■ **Work instructions**: Repeat the following entries exactly, excluding pictures.
*** Extracted entries
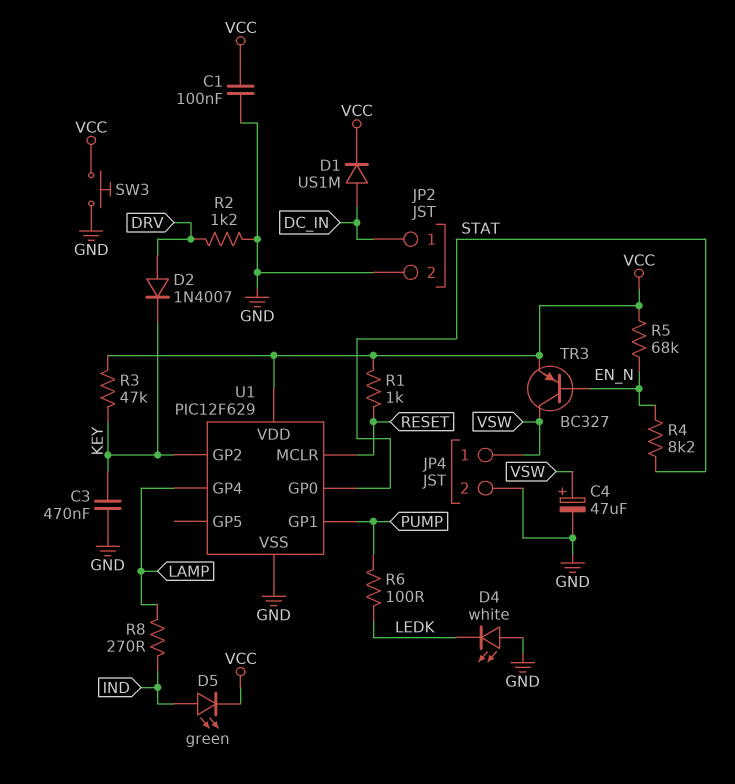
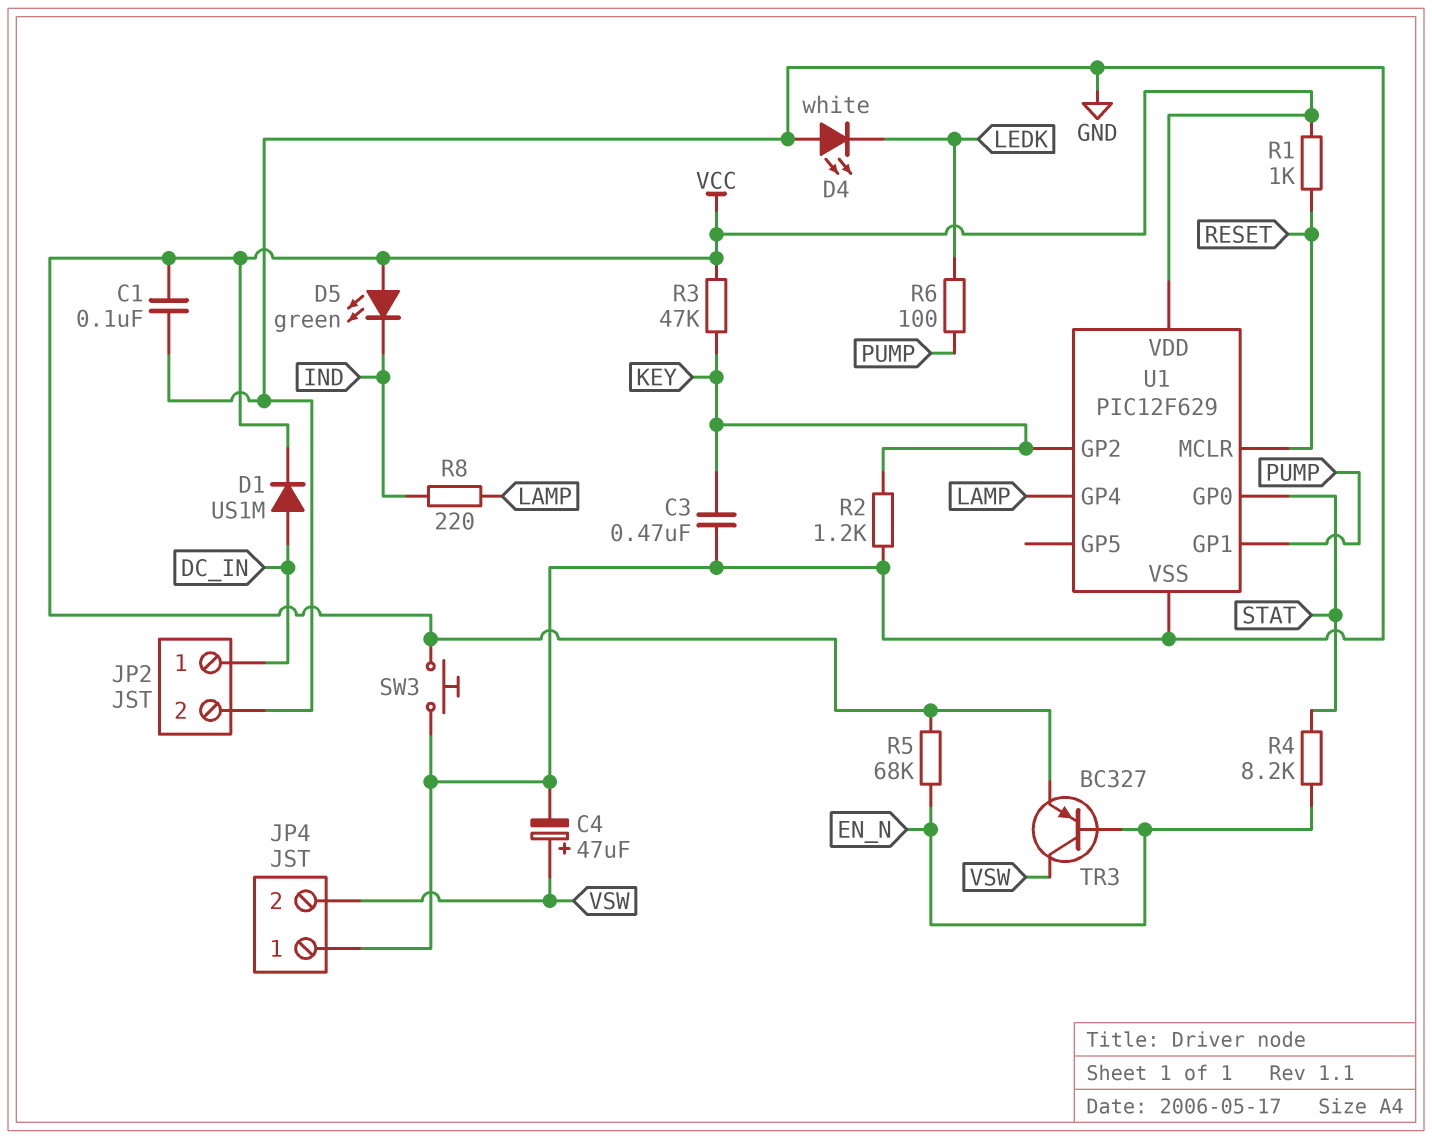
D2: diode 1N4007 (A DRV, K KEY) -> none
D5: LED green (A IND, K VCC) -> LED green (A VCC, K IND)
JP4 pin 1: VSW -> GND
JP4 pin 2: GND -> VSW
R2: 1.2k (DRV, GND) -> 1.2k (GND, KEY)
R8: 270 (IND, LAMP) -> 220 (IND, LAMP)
******
■ **Exercise response**:
D2: diode 1N4007 (A DRV, K KEY) -> none
D5: LED green (A IND, K VCC) -> LED green (A VCC, K IND)
JP4 pin 1: VSW -> GND
JP4 pin 2: GND -> VSW
R2: 1.2k (DRV, GND) -> 1.2k (GND, KEY)
R8: 270 (IND, LAMP) -> 220 (IND, LAMP)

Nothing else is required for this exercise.